Before-and-after object listings

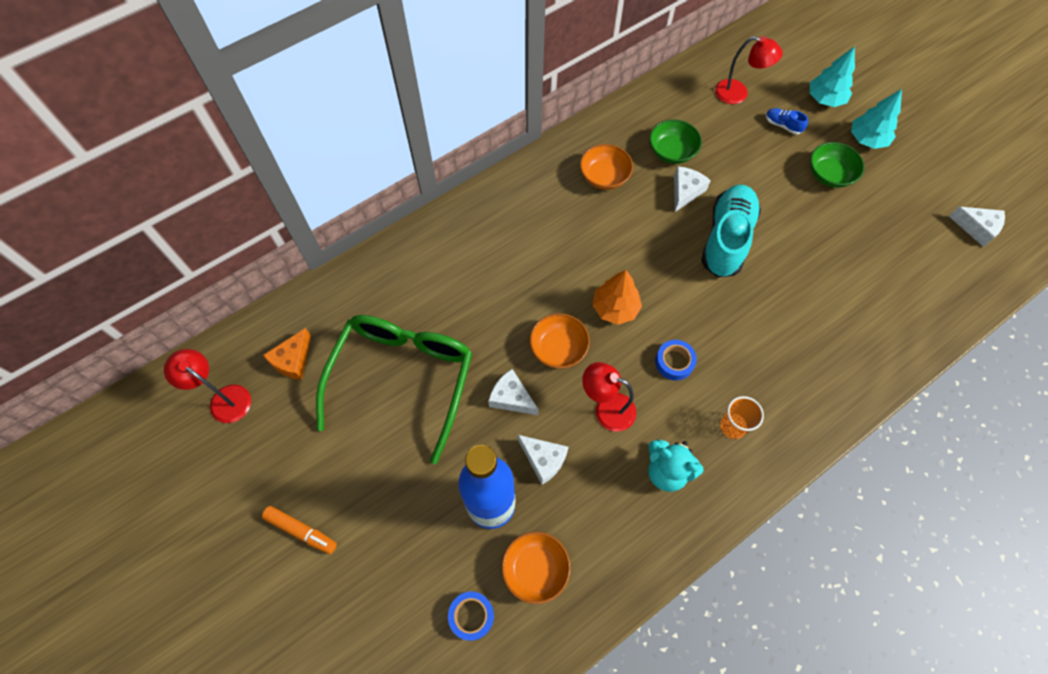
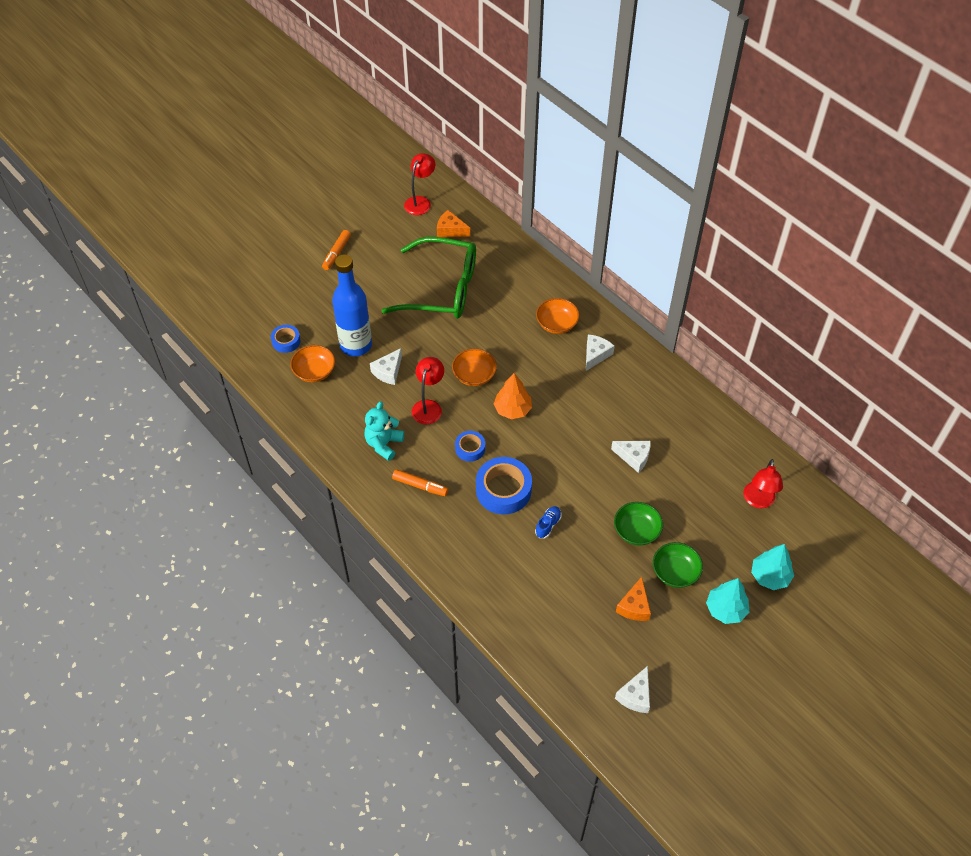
camera: 85 degrees right, 10 degrees down
white cheese [488,369,539,415] -> white cheese moved to [586,334,615,371]
orange bowl [580,144,633,190] -> orange bowl moved to [536,298,579,334]
green bowl [649,119,702,164] -> green bowl moved to [614,502,663,546]
turquoise shoe [701,184,761,278] -> none
orange cup [720,396,764,439] -> orange marker [392,469,448,496]
blue shoe [766,108,808,135] -> blue shoe moved to [535,506,561,538]
none -> blue tape [476,457,532,514]
none -> orange cheese [616,577,651,621]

■ DIRECTIONS FOR THIS TASK
Your answer should be the lines from the opening of the records through the line with "blue shoe [766,108,808,135]", both ends retyped exactly and pictures left out.

■ RESPONSE
camera: 85 degrees right, 10 degrees down
white cheese [488,369,539,415] -> white cheese moved to [586,334,615,371]
orange bowl [580,144,633,190] -> orange bowl moved to [536,298,579,334]
green bowl [649,119,702,164] -> green bowl moved to [614,502,663,546]
turquoise shoe [701,184,761,278] -> none
orange cup [720,396,764,439] -> orange marker [392,469,448,496]
blue shoe [766,108,808,135] -> blue shoe moved to [535,506,561,538]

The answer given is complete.